▸ **EXCERPTED DATA**
──────────────────────────────

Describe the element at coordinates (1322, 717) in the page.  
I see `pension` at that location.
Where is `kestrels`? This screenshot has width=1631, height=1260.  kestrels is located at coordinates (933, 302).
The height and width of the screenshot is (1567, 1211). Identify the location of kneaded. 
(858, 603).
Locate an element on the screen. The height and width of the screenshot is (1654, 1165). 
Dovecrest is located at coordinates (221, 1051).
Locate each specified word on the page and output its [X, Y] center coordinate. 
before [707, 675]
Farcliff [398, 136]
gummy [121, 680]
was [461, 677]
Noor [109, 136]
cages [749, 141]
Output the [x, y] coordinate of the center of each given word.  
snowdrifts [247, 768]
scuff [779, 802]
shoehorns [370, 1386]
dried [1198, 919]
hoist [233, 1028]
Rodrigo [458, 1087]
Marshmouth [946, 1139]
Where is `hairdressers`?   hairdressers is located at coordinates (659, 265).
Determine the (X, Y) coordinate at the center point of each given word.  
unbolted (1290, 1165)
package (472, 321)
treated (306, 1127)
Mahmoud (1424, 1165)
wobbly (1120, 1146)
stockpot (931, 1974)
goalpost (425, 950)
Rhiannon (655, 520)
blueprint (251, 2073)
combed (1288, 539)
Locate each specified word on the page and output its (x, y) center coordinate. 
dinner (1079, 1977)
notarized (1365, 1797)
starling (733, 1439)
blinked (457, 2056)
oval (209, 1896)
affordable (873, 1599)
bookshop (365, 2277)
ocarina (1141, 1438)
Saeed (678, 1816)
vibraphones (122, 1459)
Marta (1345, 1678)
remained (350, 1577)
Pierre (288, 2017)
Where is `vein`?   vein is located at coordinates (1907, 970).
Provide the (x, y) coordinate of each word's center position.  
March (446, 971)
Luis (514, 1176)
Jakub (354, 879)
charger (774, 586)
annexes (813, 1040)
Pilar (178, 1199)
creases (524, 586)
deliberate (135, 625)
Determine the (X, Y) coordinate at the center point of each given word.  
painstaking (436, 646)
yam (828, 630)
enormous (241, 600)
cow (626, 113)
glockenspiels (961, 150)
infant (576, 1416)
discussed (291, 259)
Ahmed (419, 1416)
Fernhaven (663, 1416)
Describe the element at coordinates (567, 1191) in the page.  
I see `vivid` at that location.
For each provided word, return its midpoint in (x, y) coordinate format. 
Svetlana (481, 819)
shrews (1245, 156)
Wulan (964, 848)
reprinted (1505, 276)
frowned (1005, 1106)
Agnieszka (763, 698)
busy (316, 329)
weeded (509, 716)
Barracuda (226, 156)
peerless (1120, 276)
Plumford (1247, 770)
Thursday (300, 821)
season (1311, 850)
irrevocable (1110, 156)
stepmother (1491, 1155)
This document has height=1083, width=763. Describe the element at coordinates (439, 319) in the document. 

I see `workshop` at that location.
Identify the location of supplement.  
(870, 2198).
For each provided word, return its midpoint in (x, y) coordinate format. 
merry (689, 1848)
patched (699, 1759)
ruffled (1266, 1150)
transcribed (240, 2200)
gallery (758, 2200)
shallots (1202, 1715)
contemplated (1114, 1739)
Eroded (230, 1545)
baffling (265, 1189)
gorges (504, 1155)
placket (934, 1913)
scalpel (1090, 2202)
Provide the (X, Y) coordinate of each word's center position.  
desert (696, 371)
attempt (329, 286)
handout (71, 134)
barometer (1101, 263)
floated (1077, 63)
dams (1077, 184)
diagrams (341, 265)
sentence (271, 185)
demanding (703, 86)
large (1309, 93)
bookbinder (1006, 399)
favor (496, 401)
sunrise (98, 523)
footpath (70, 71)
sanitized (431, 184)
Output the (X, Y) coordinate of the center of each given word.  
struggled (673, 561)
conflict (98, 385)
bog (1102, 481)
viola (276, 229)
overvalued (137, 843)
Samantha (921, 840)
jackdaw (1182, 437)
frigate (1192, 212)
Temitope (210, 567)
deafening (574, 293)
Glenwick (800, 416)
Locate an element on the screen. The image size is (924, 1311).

──────────────────────────────

▸ **TASK INSTRUCTIONS**
Rewrite the lines from the start of the records up to and including the line with "gummy [121, 680]", substituting "image" for every "screenshot" and leaving everything else unchanged.

▸ **EXPECTED ANSWER**
Describe the element at coordinates (1322, 717) in the page.  
I see `pension` at that location.
Where is `kestrels`? This image has width=1631, height=1260.  kestrels is located at coordinates (933, 302).
The height and width of the image is (1567, 1211). Identify the location of kneaded. 
(858, 603).
Locate an element on the screen. The height and width of the image is (1654, 1165). 
Dovecrest is located at coordinates (221, 1051).
Locate each specified word on the page and output its [X, Y] center coordinate. 
before [707, 675]
Farcliff [398, 136]
gummy [121, 680]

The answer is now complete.